[Material shown]
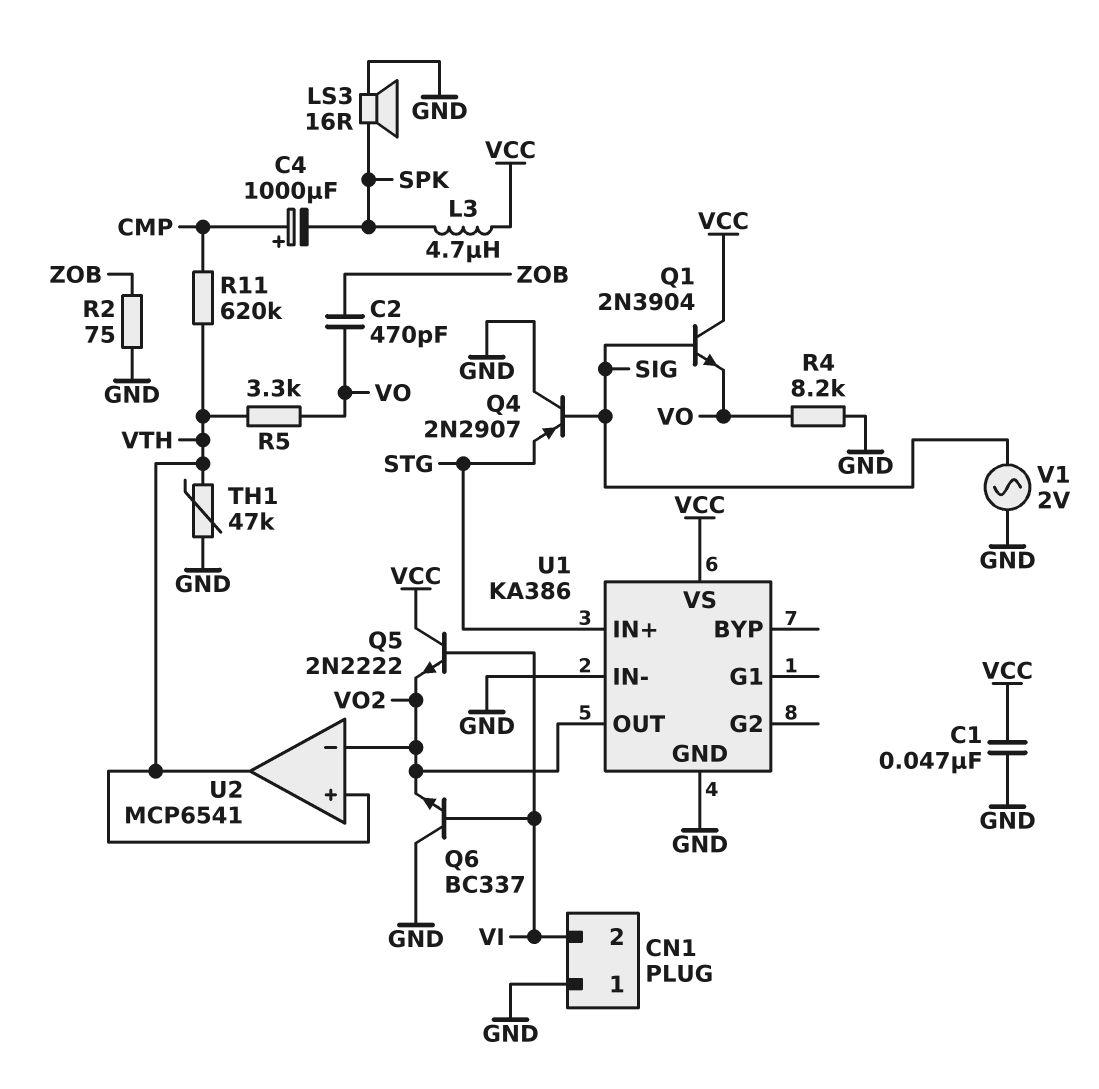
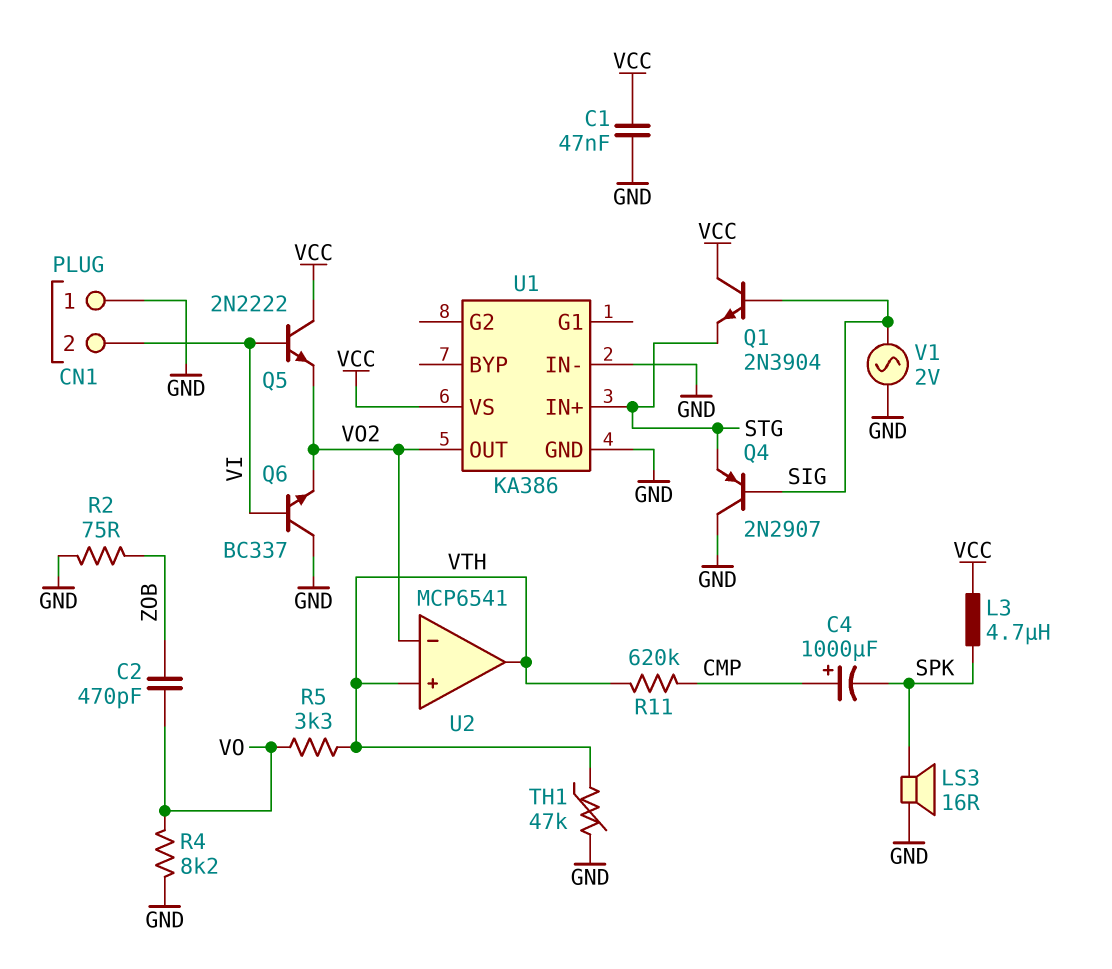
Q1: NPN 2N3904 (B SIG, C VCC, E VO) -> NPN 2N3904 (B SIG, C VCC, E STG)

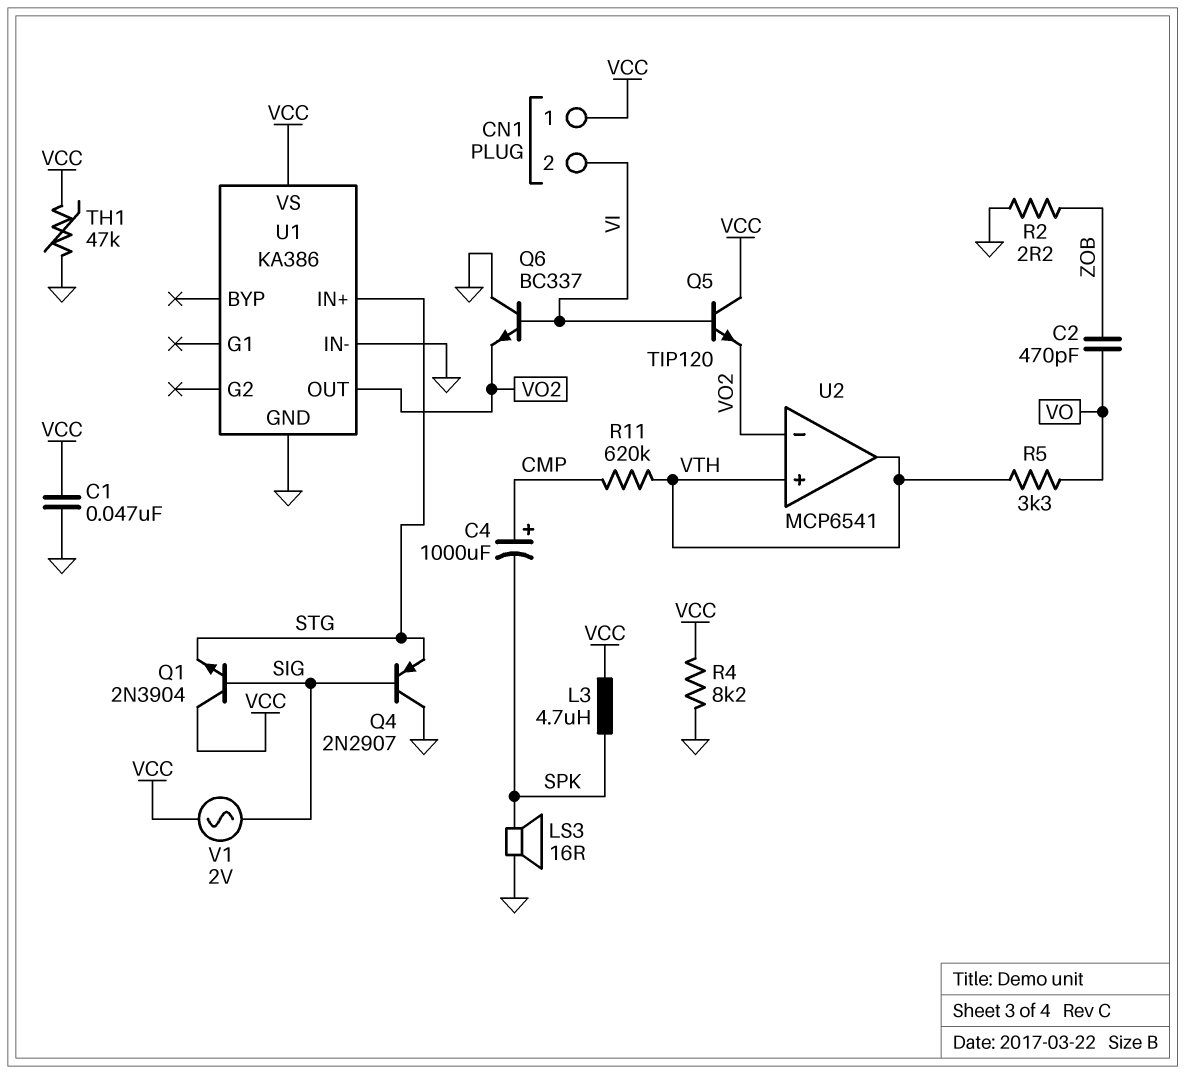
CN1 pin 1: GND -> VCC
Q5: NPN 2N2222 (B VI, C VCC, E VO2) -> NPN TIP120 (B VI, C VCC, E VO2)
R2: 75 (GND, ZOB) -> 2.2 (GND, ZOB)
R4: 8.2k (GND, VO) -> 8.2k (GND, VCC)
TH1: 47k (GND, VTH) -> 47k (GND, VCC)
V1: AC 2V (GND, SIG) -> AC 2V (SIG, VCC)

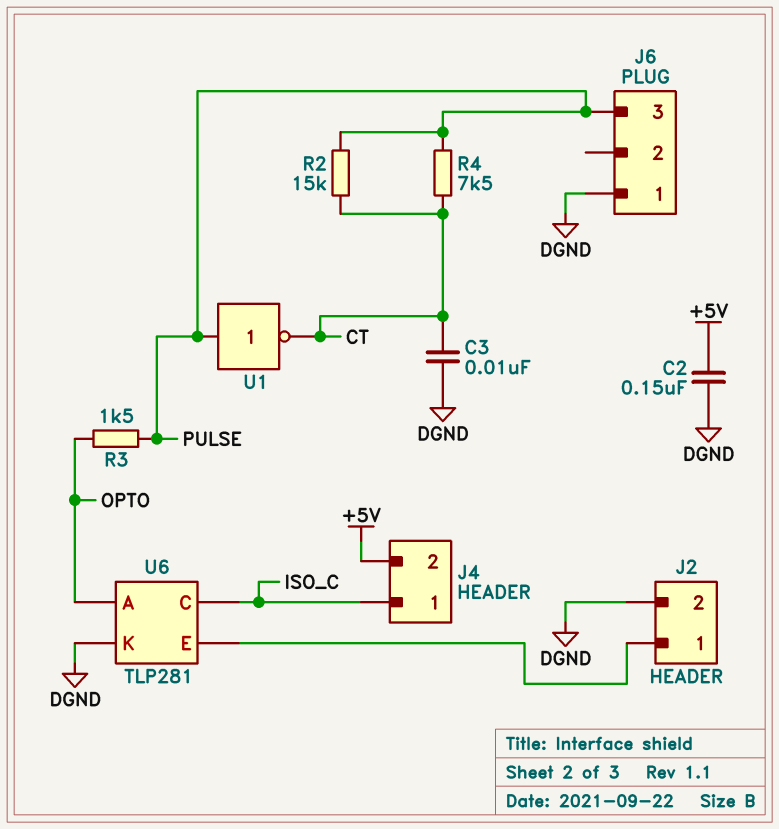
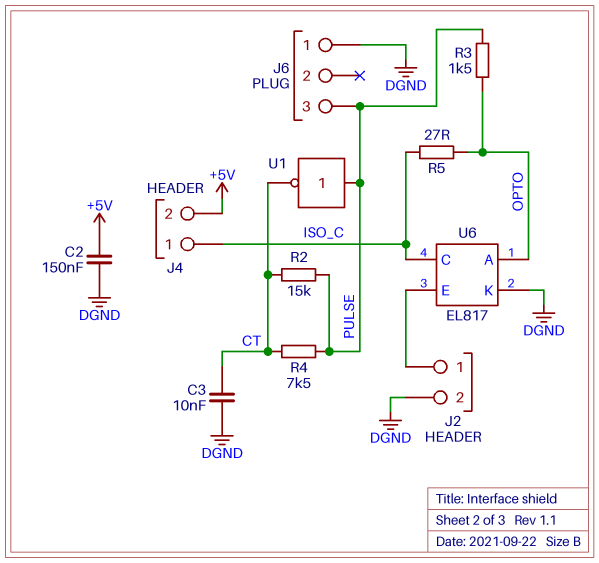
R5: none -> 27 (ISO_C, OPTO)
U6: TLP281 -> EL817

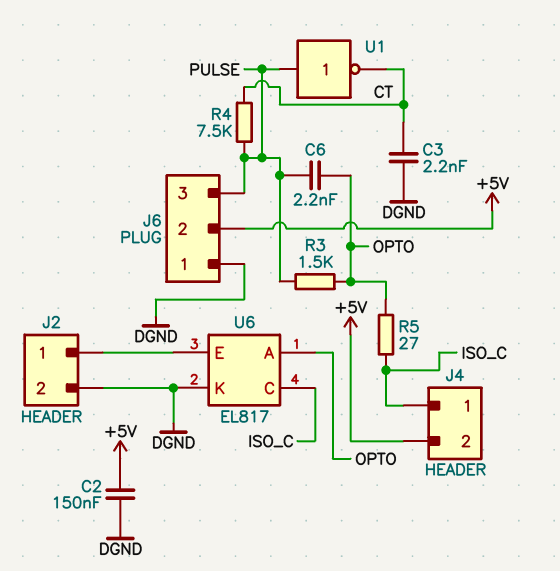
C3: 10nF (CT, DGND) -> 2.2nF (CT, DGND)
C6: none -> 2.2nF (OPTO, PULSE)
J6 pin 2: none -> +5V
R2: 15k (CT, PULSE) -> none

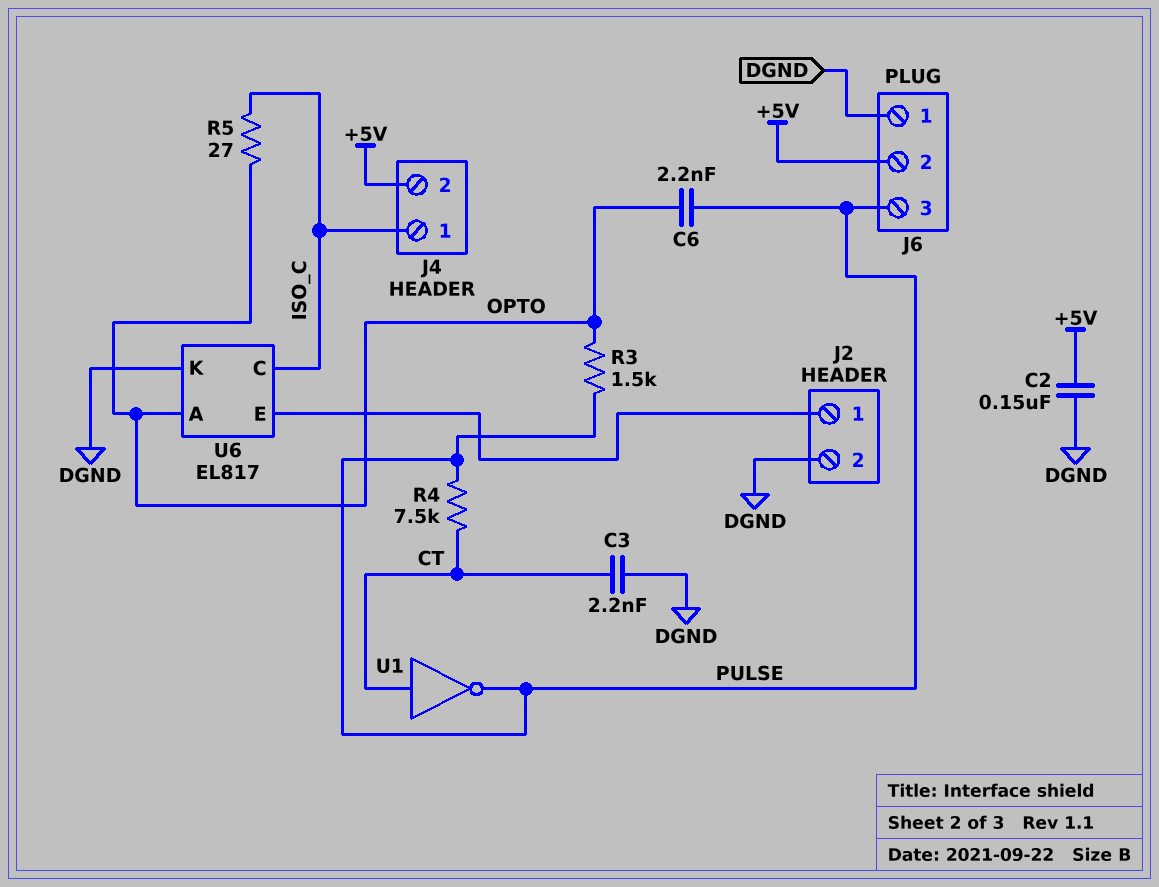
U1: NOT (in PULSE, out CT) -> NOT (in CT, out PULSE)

[What needs to be done] What you give back must be exactly the lines from the opening line of the entries through the line holding "C3: 10nF (CT, DGND) -> 2.2nF (CT, DGND)", with no pictures.

[Response to this task]
Q1: NPN 2N3904 (B SIG, C VCC, E VO) -> NPN 2N3904 (B SIG, C VCC, E STG)

CN1 pin 1: GND -> VCC
Q5: NPN 2N2222 (B VI, C VCC, E VO2) -> NPN TIP120 (B VI, C VCC, E VO2)
R2: 75 (GND, ZOB) -> 2.2 (GND, ZOB)
R4: 8.2k (GND, VO) -> 8.2k (GND, VCC)
TH1: 47k (GND, VTH) -> 47k (GND, VCC)
V1: AC 2V (GND, SIG) -> AC 2V (SIG, VCC)

R5: none -> 27 (ISO_C, OPTO)
U6: TLP281 -> EL817

C3: 10nF (CT, DGND) -> 2.2nF (CT, DGND)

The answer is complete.